(Beginning of Data to examine)

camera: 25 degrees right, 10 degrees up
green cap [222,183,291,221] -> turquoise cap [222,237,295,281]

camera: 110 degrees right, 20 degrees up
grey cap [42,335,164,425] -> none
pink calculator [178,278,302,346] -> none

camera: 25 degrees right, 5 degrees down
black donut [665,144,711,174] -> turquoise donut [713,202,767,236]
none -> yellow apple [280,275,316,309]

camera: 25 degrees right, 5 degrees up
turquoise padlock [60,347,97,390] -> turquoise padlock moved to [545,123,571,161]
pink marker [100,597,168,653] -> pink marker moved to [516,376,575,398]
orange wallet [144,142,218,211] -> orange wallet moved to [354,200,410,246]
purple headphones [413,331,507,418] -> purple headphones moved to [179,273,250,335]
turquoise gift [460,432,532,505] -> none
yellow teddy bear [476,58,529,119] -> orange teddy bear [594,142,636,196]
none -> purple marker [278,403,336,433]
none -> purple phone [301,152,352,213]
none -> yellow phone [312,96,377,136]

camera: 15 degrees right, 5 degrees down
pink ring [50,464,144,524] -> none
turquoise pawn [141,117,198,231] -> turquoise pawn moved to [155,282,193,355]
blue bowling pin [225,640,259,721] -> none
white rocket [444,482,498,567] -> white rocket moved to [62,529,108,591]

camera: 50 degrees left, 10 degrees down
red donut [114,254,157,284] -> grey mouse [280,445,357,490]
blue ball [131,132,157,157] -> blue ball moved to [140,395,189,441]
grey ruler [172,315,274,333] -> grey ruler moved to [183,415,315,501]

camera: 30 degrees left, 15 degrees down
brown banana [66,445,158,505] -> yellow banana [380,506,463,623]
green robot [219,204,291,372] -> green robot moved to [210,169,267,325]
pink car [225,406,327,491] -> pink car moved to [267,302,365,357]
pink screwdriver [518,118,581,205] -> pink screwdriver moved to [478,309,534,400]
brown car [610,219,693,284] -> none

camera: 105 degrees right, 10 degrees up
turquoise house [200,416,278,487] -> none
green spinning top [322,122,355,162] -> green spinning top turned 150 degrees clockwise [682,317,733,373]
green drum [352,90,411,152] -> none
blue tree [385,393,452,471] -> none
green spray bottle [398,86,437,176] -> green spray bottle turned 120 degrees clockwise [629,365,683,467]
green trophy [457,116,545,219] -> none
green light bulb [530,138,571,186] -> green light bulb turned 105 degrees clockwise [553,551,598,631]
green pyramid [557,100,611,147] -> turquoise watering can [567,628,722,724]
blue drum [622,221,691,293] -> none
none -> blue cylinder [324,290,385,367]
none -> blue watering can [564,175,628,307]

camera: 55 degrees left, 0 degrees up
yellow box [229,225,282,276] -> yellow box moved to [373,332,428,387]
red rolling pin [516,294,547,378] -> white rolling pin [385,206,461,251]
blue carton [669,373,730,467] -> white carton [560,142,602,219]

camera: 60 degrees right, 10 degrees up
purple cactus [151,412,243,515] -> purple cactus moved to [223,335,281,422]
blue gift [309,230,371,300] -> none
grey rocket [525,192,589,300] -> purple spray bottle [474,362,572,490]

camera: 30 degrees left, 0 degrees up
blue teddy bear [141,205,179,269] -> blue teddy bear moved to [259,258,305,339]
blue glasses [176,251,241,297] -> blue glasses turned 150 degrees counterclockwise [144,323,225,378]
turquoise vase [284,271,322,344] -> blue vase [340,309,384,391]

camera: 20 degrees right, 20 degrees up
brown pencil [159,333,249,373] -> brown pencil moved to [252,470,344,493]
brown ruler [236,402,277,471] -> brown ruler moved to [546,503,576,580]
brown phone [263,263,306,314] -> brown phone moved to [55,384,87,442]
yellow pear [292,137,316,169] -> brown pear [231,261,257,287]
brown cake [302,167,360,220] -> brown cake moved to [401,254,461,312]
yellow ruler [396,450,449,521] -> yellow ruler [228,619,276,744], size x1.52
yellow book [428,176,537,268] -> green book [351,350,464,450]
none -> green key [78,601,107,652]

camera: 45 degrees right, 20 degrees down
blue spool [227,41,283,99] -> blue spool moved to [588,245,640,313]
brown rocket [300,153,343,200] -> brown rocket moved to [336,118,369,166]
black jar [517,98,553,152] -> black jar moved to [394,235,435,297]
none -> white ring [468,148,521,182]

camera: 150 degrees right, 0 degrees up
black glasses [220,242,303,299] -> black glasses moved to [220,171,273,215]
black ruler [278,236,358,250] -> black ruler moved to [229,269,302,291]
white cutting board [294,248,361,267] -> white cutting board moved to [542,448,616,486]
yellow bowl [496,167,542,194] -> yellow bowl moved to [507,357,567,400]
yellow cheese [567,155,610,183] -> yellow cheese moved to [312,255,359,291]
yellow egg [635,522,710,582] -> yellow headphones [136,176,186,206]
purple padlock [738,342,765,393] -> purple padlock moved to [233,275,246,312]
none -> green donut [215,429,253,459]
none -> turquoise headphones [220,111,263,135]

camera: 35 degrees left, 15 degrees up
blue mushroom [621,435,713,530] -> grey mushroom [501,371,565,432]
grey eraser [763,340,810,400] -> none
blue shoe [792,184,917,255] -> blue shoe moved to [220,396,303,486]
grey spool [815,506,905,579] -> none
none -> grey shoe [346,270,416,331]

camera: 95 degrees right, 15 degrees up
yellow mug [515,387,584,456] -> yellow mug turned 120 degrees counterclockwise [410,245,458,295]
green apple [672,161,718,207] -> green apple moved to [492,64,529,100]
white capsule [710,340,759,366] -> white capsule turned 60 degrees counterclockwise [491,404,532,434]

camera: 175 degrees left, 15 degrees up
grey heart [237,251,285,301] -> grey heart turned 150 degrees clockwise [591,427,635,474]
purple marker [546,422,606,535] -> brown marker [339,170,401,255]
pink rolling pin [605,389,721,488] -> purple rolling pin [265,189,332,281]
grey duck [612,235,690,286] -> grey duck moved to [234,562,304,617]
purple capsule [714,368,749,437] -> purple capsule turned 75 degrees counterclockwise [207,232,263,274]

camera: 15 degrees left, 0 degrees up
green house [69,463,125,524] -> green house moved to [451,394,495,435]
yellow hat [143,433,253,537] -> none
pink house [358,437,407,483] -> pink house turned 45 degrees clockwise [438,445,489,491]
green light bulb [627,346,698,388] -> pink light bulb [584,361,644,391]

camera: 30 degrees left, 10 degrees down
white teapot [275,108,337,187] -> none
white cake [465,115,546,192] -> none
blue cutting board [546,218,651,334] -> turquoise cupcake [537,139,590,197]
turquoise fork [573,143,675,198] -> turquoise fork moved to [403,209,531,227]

(End of Data to examine)

Work instructions
Output the full listing above word for word.

Solution for this exercise
camera: 25 degrees right, 10 degrees up
green cap [222,183,291,221] -> turquoise cap [222,237,295,281]

camera: 110 degrees right, 20 degrees up
grey cap [42,335,164,425] -> none
pink calculator [178,278,302,346] -> none

camera: 25 degrees right, 5 degrees down
black donut [665,144,711,174] -> turquoise donut [713,202,767,236]
none -> yellow apple [280,275,316,309]

camera: 25 degrees right, 5 degrees up
turquoise padlock [60,347,97,390] -> turquoise padlock moved to [545,123,571,161]
pink marker [100,597,168,653] -> pink marker moved to [516,376,575,398]
orange wallet [144,142,218,211] -> orange wallet moved to [354,200,410,246]
purple headphones [413,331,507,418] -> purple headphones moved to [179,273,250,335]
turquoise gift [460,432,532,505] -> none
yellow teddy bear [476,58,529,119] -> orange teddy bear [594,142,636,196]
none -> purple marker [278,403,336,433]
none -> purple phone [301,152,352,213]
none -> yellow phone [312,96,377,136]

camera: 15 degrees right, 5 degrees down
pink ring [50,464,144,524] -> none
turquoise pawn [141,117,198,231] -> turquoise pawn moved to [155,282,193,355]
blue bowling pin [225,640,259,721] -> none
white rocket [444,482,498,567] -> white rocket moved to [62,529,108,591]

camera: 50 degrees left, 10 degrees down
red donut [114,254,157,284] -> grey mouse [280,445,357,490]
blue ball [131,132,157,157] -> blue ball moved to [140,395,189,441]
grey ruler [172,315,274,333] -> grey ruler moved to [183,415,315,501]

camera: 30 degrees left, 15 degrees down
brown banana [66,445,158,505] -> yellow banana [380,506,463,623]
green robot [219,204,291,372] -> green robot moved to [210,169,267,325]
pink car [225,406,327,491] -> pink car moved to [267,302,365,357]
pink screwdriver [518,118,581,205] -> pink screwdriver moved to [478,309,534,400]
brown car [610,219,693,284] -> none

camera: 105 degrees right, 10 degrees up
turquoise house [200,416,278,487] -> none
green spinning top [322,122,355,162] -> green spinning top turned 150 degrees clockwise [682,317,733,373]
green drum [352,90,411,152] -> none
blue tree [385,393,452,471] -> none
green spray bottle [398,86,437,176] -> green spray bottle turned 120 degrees clockwise [629,365,683,467]
green trophy [457,116,545,219] -> none
green light bulb [530,138,571,186] -> green light bulb turned 105 degrees clockwise [553,551,598,631]
green pyramid [557,100,611,147] -> turquoise watering can [567,628,722,724]
blue drum [622,221,691,293] -> none
none -> blue cylinder [324,290,385,367]
none -> blue watering can [564,175,628,307]

camera: 55 degrees left, 0 degrees up
yellow box [229,225,282,276] -> yellow box moved to [373,332,428,387]
red rolling pin [516,294,547,378] -> white rolling pin [385,206,461,251]
blue carton [669,373,730,467] -> white carton [560,142,602,219]

camera: 60 degrees right, 10 degrees up
purple cactus [151,412,243,515] -> purple cactus moved to [223,335,281,422]
blue gift [309,230,371,300] -> none
grey rocket [525,192,589,300] -> purple spray bottle [474,362,572,490]

camera: 30 degrees left, 0 degrees up
blue teddy bear [141,205,179,269] -> blue teddy bear moved to [259,258,305,339]
blue glasses [176,251,241,297] -> blue glasses turned 150 degrees counterclockwise [144,323,225,378]
turquoise vase [284,271,322,344] -> blue vase [340,309,384,391]

camera: 20 degrees right, 20 degrees up
brown pencil [159,333,249,373] -> brown pencil moved to [252,470,344,493]
brown ruler [236,402,277,471] -> brown ruler moved to [546,503,576,580]
brown phone [263,263,306,314] -> brown phone moved to [55,384,87,442]
yellow pear [292,137,316,169] -> brown pear [231,261,257,287]
brown cake [302,167,360,220] -> brown cake moved to [401,254,461,312]
yellow ruler [396,450,449,521] -> yellow ruler [228,619,276,744], size x1.52
yellow book [428,176,537,268] -> green book [351,350,464,450]
none -> green key [78,601,107,652]

camera: 45 degrees right, 20 degrees down
blue spool [227,41,283,99] -> blue spool moved to [588,245,640,313]
brown rocket [300,153,343,200] -> brown rocket moved to [336,118,369,166]
black jar [517,98,553,152] -> black jar moved to [394,235,435,297]
none -> white ring [468,148,521,182]

camera: 150 degrees right, 0 degrees up
black glasses [220,242,303,299] -> black glasses moved to [220,171,273,215]
black ruler [278,236,358,250] -> black ruler moved to [229,269,302,291]
white cutting board [294,248,361,267] -> white cutting board moved to [542,448,616,486]
yellow bowl [496,167,542,194] -> yellow bowl moved to [507,357,567,400]
yellow cheese [567,155,610,183] -> yellow cheese moved to [312,255,359,291]
yellow egg [635,522,710,582] -> yellow headphones [136,176,186,206]
purple padlock [738,342,765,393] -> purple padlock moved to [233,275,246,312]
none -> green donut [215,429,253,459]
none -> turquoise headphones [220,111,263,135]

camera: 35 degrees left, 15 degrees up
blue mushroom [621,435,713,530] -> grey mushroom [501,371,565,432]
grey eraser [763,340,810,400] -> none
blue shoe [792,184,917,255] -> blue shoe moved to [220,396,303,486]
grey spool [815,506,905,579] -> none
none -> grey shoe [346,270,416,331]

camera: 95 degrees right, 15 degrees up
yellow mug [515,387,584,456] -> yellow mug turned 120 degrees counterclockwise [410,245,458,295]
green apple [672,161,718,207] -> green apple moved to [492,64,529,100]
white capsule [710,340,759,366] -> white capsule turned 60 degrees counterclockwise [491,404,532,434]

camera: 175 degrees left, 15 degrees up
grey heart [237,251,285,301] -> grey heart turned 150 degrees clockwise [591,427,635,474]
purple marker [546,422,606,535] -> brown marker [339,170,401,255]
pink rolling pin [605,389,721,488] -> purple rolling pin [265,189,332,281]
grey duck [612,235,690,286] -> grey duck moved to [234,562,304,617]
purple capsule [714,368,749,437] -> purple capsule turned 75 degrees counterclockwise [207,232,263,274]

camera: 15 degrees left, 0 degrees up
green house [69,463,125,524] -> green house moved to [451,394,495,435]
yellow hat [143,433,253,537] -> none
pink house [358,437,407,483] -> pink house turned 45 degrees clockwise [438,445,489,491]
green light bulb [627,346,698,388] -> pink light bulb [584,361,644,391]

camera: 30 degrees left, 10 degrees down
white teapot [275,108,337,187] -> none
white cake [465,115,546,192] -> none
blue cutting board [546,218,651,334] -> turquoise cupcake [537,139,590,197]
turquoise fork [573,143,675,198] -> turquoise fork moved to [403,209,531,227]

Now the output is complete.